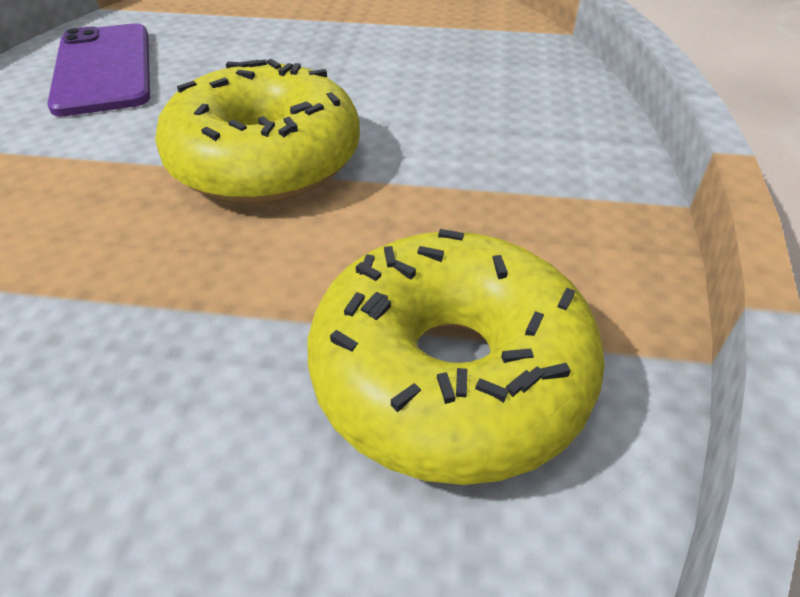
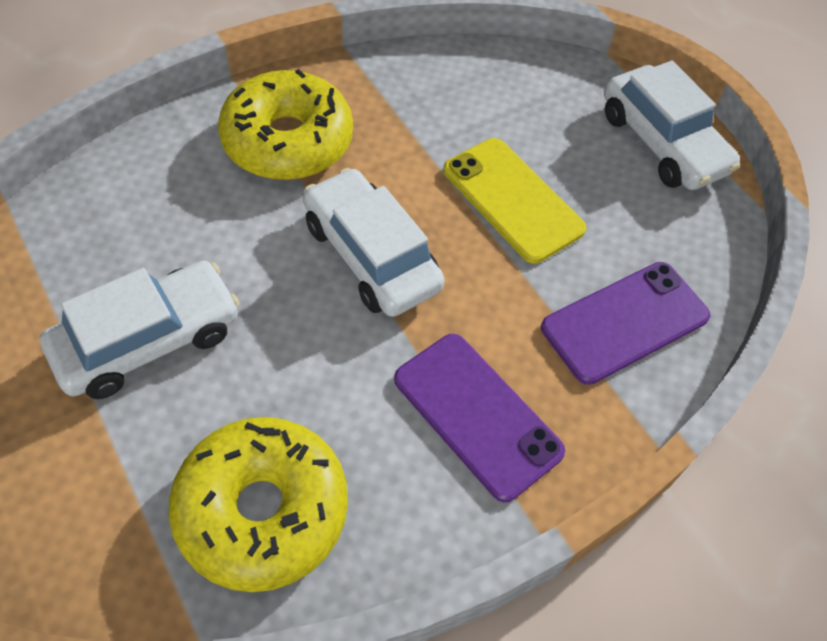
purple phone: 1 -> 2
white car: 0 -> 3
yellow phone: 0 -> 1

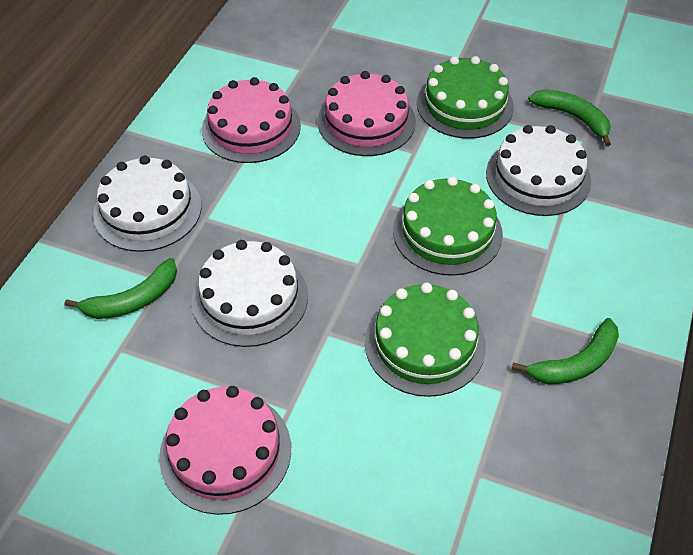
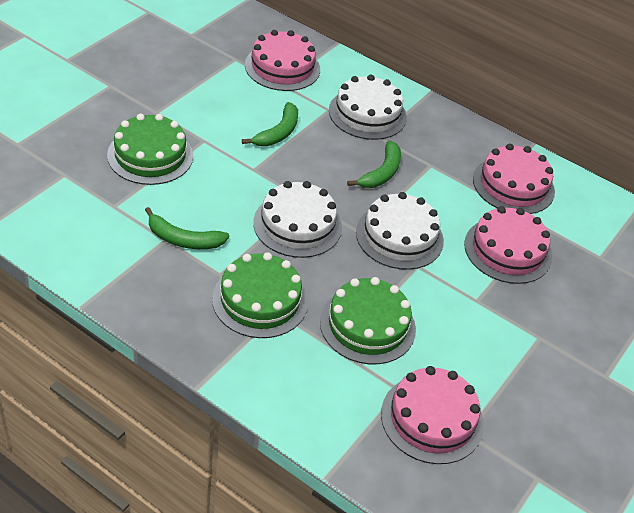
pink cake: 3 -> 4

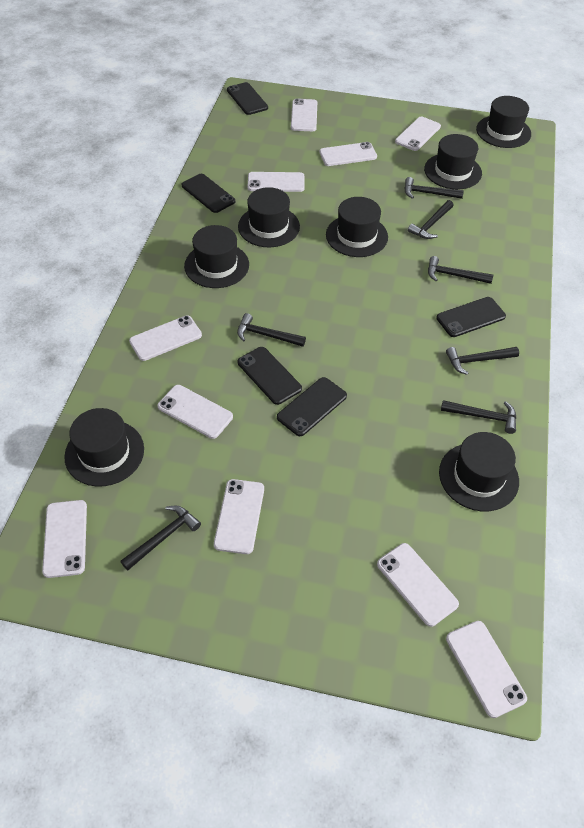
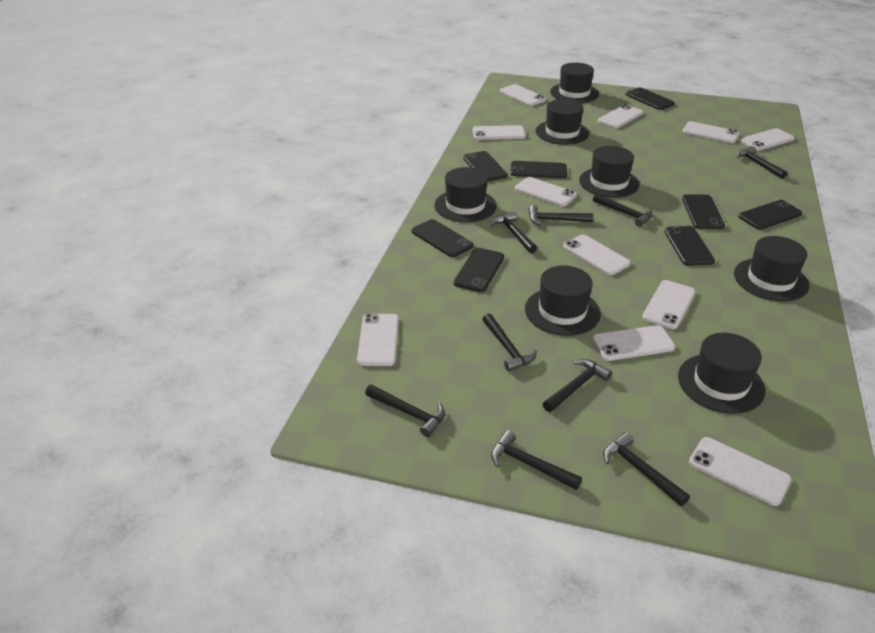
black hammer: 7 -> 9
black phone: 5 -> 8
white phone: 10 -> 11

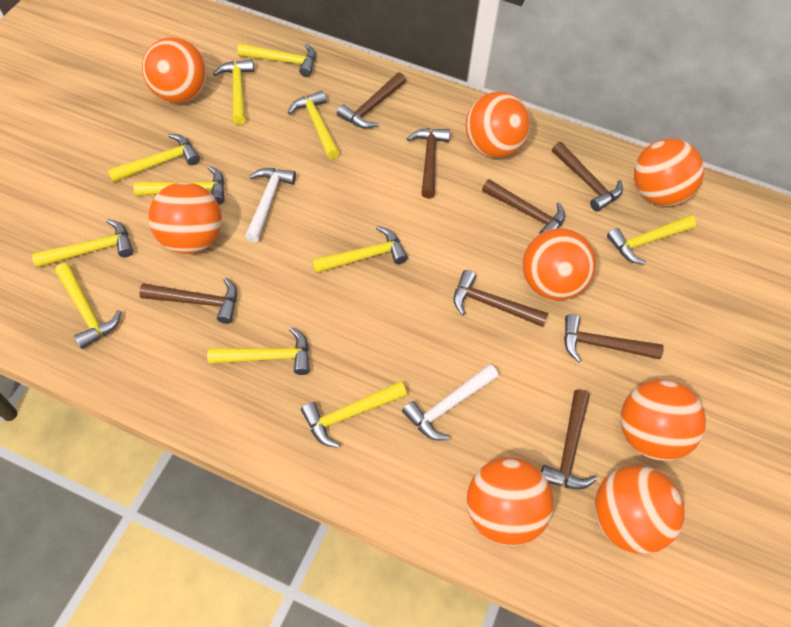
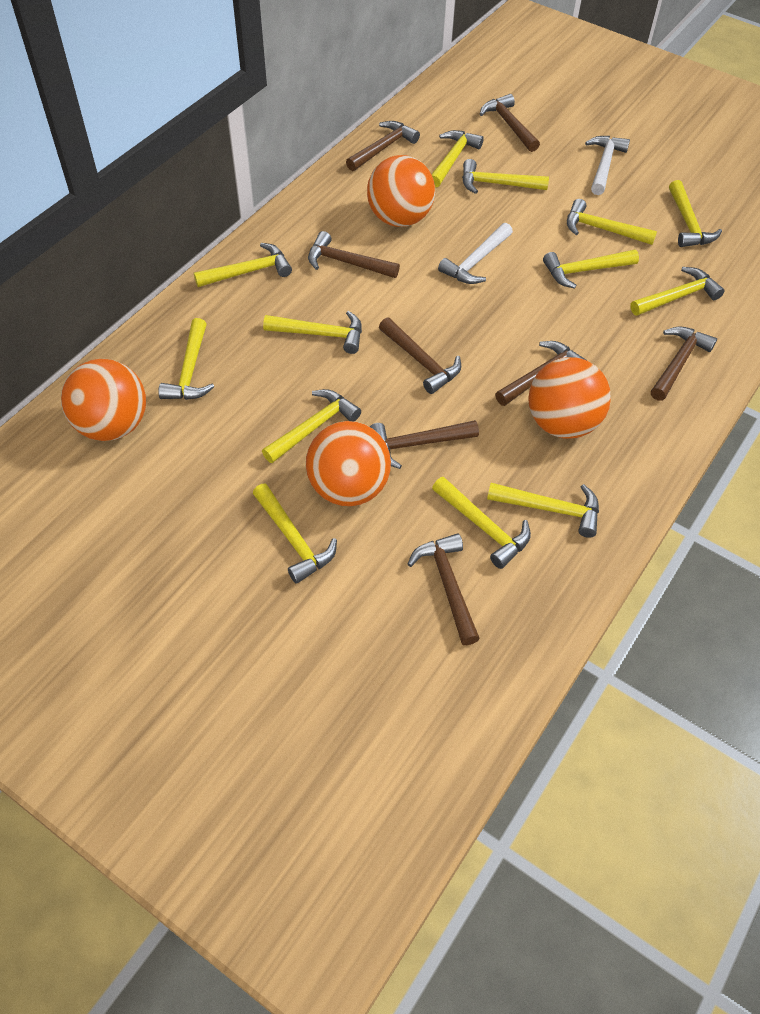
orange ball: 8 -> 4
yellow hammer: 11 -> 13

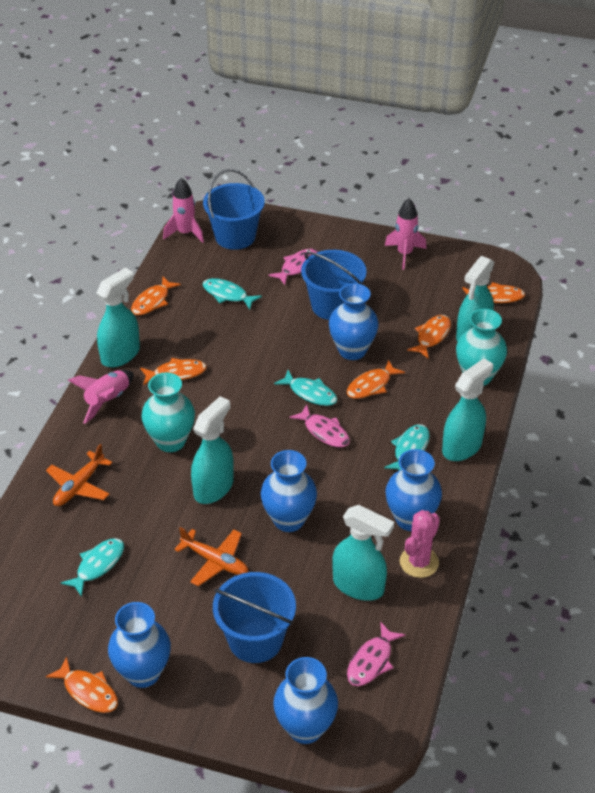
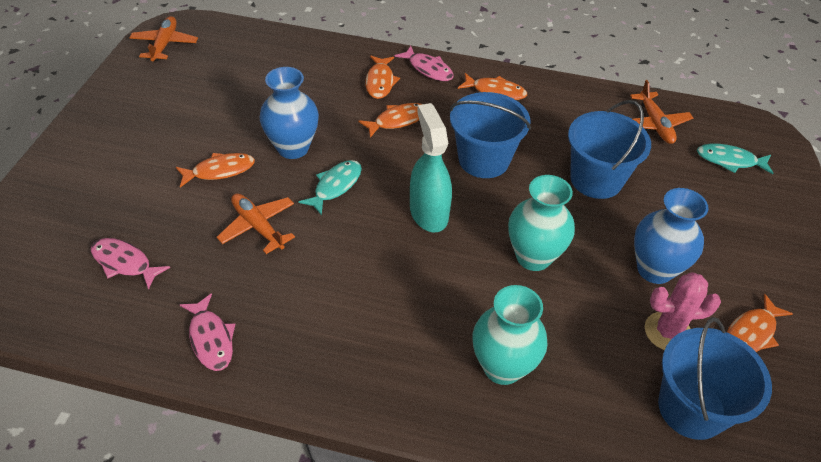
blue vase: 5 -> 2
orange fish: 6 -> 5
orange plane: 2 -> 3
pink rocket: 3 -> 0
turquoise fish: 4 -> 2
turquoise spray bottle: 5 -> 1

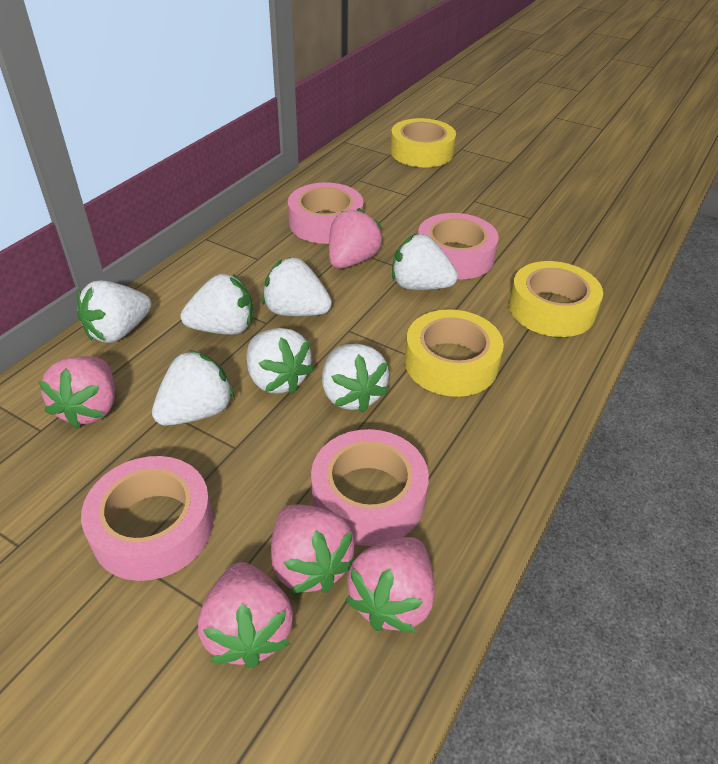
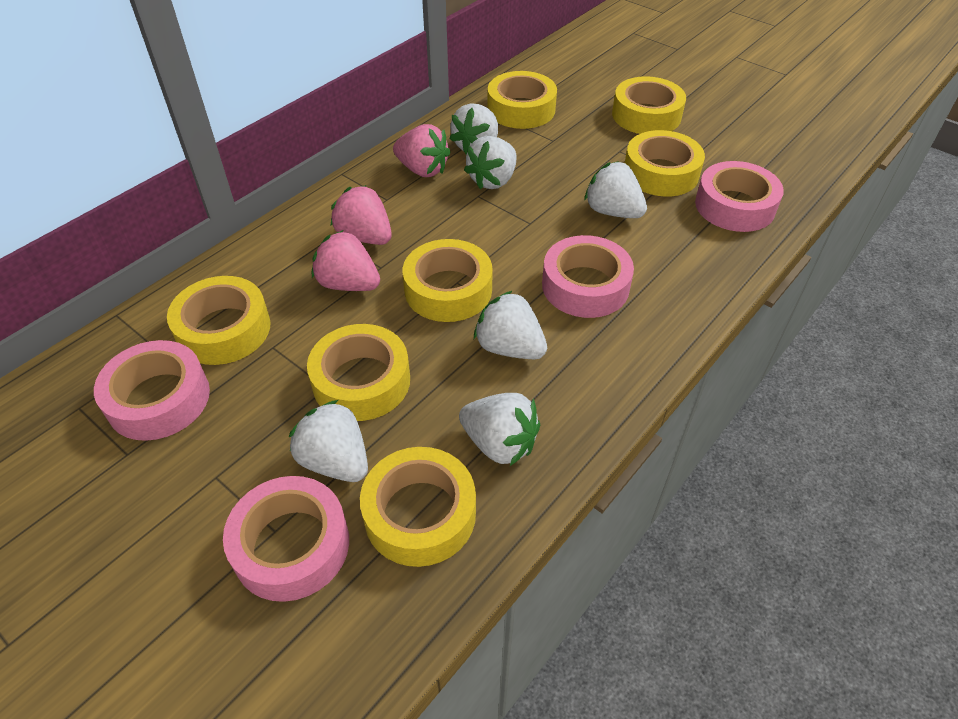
pink strawberry: 5 -> 3
white strawberry: 7 -> 6
yellow tape: 3 -> 7

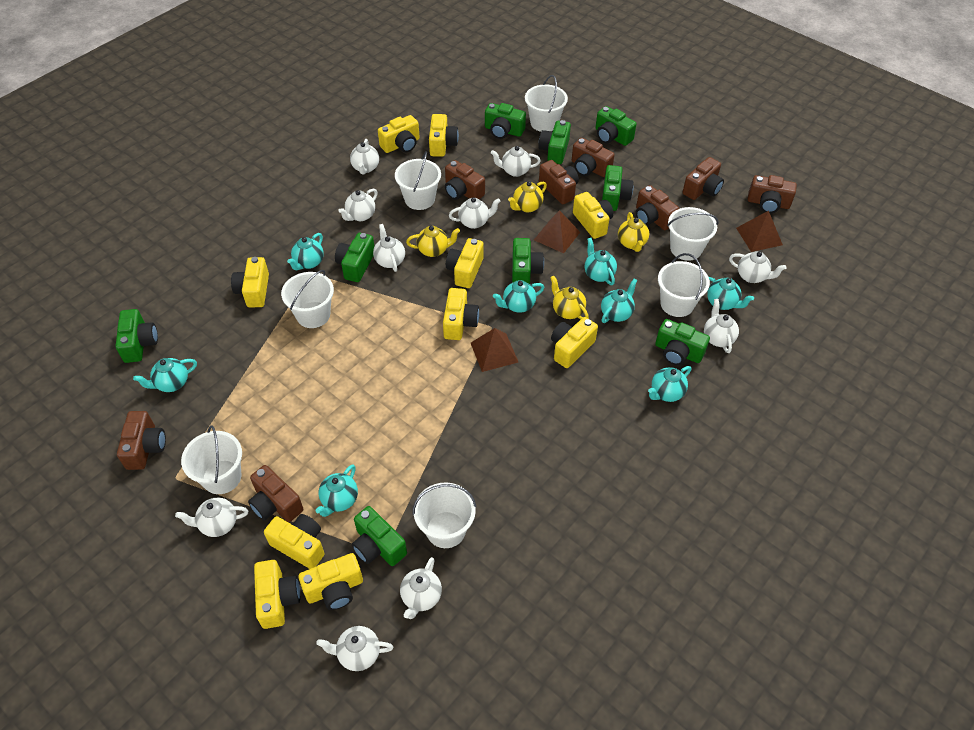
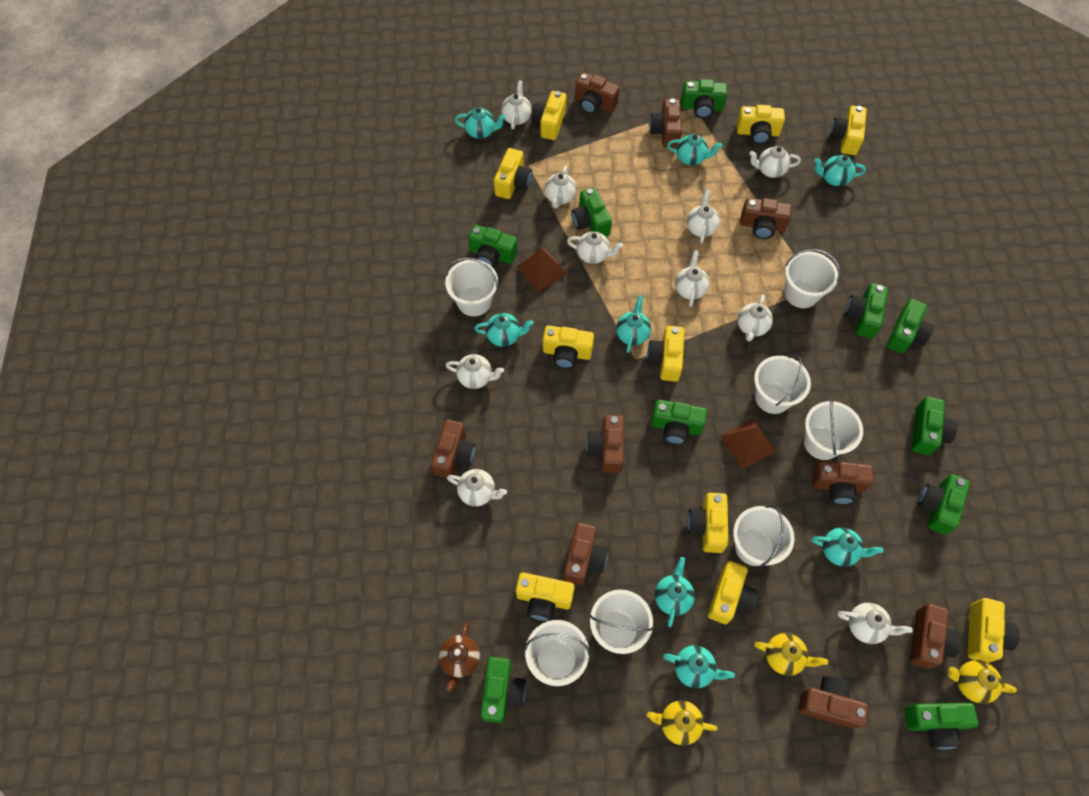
brown camera: 8 -> 9
brown pyramid: 3 -> 2
brown teapot: 0 -> 1
green camera: 9 -> 10
yellow teapot: 4 -> 3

# Your instructions
Please return only the lines from the top of the data through the line with "turquoise spray bottle: 5 -> 1", exactly as written, and drop every picture.

# Solution to the exercise
purple phone: 1 -> 2
white car: 0 -> 3
yellow phone: 0 -> 1

pink cake: 3 -> 4

black hammer: 7 -> 9
black phone: 5 -> 8
white phone: 10 -> 11

orange ball: 8 -> 4
yellow hammer: 11 -> 13

blue vase: 5 -> 2
orange fish: 6 -> 5
orange plane: 2 -> 3
pink rocket: 3 -> 0
turquoise fish: 4 -> 2
turquoise spray bottle: 5 -> 1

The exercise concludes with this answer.